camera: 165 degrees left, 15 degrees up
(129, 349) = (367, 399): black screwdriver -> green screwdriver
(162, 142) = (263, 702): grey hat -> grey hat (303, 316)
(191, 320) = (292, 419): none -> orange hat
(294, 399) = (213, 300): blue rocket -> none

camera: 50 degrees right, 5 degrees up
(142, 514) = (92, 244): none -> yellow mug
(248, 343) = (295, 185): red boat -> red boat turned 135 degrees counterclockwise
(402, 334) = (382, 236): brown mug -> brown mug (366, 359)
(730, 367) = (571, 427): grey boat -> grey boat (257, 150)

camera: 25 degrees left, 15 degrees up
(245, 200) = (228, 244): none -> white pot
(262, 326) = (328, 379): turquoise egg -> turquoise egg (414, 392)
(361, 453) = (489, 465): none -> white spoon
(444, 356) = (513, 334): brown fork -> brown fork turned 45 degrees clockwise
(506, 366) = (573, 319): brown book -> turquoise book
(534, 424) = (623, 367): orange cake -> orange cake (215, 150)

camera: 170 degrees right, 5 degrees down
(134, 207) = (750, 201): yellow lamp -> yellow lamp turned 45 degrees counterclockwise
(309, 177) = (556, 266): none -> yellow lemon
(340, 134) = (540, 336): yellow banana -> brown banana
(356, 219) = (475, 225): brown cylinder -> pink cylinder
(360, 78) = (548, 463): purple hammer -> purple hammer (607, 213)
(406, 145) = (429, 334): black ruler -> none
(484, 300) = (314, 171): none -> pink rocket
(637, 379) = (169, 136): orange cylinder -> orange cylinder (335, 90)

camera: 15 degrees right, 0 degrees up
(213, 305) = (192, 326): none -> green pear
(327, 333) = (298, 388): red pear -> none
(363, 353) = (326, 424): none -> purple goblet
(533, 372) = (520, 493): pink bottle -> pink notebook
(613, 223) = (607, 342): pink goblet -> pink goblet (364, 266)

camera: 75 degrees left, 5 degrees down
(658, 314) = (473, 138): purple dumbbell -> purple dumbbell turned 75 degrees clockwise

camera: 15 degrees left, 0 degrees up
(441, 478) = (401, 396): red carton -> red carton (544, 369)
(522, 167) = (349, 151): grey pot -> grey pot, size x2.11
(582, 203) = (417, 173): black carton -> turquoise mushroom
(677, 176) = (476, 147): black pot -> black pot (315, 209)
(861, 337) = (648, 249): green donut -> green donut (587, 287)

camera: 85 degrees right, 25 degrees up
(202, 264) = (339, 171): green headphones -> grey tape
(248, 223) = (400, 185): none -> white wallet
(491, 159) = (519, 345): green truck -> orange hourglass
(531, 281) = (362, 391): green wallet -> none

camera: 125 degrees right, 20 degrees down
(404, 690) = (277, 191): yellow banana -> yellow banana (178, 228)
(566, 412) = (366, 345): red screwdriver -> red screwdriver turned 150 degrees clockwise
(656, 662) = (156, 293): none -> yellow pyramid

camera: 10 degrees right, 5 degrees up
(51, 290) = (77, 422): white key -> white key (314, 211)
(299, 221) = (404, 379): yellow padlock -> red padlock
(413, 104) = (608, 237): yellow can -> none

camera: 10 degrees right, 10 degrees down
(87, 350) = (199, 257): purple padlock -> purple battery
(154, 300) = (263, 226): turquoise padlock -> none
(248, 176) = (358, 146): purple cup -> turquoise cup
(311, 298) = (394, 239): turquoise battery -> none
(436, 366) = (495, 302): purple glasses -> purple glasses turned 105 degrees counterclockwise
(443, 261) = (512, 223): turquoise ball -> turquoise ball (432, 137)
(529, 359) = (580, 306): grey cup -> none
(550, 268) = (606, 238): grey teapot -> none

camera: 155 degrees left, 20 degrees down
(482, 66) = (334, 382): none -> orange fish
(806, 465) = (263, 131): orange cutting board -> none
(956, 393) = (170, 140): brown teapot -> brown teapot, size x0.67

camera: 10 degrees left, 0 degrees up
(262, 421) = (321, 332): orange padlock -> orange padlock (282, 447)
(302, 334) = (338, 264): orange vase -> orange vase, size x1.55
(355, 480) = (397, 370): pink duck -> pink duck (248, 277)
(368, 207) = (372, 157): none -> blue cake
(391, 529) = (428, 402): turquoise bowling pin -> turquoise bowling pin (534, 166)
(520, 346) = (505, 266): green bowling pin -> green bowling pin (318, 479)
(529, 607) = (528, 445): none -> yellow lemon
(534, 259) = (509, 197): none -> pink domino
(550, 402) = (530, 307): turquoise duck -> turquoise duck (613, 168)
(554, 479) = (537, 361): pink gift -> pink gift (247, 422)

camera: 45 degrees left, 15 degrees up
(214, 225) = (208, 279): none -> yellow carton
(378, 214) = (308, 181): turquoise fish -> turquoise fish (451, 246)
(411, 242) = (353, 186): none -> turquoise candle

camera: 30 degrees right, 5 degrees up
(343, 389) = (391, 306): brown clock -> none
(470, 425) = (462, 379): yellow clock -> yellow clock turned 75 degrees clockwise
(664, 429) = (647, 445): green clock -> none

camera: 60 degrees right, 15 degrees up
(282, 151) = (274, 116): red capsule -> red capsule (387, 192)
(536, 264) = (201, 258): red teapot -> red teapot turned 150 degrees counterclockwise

───

Task requirements:
The first line of the entries above and every line after it, up to and including the line with "camera: 50 degrees right, 5 degrees up", should be set down exactly.

Finished task:
camera: 165 degrees left, 15 degrees up
(129, 349) = (367, 399): black screwdriver -> green screwdriver
(162, 142) = (263, 702): grey hat -> grey hat (303, 316)
(191, 320) = (292, 419): none -> orange hat
(294, 399) = (213, 300): blue rocket -> none

camera: 50 degrees right, 5 degrees up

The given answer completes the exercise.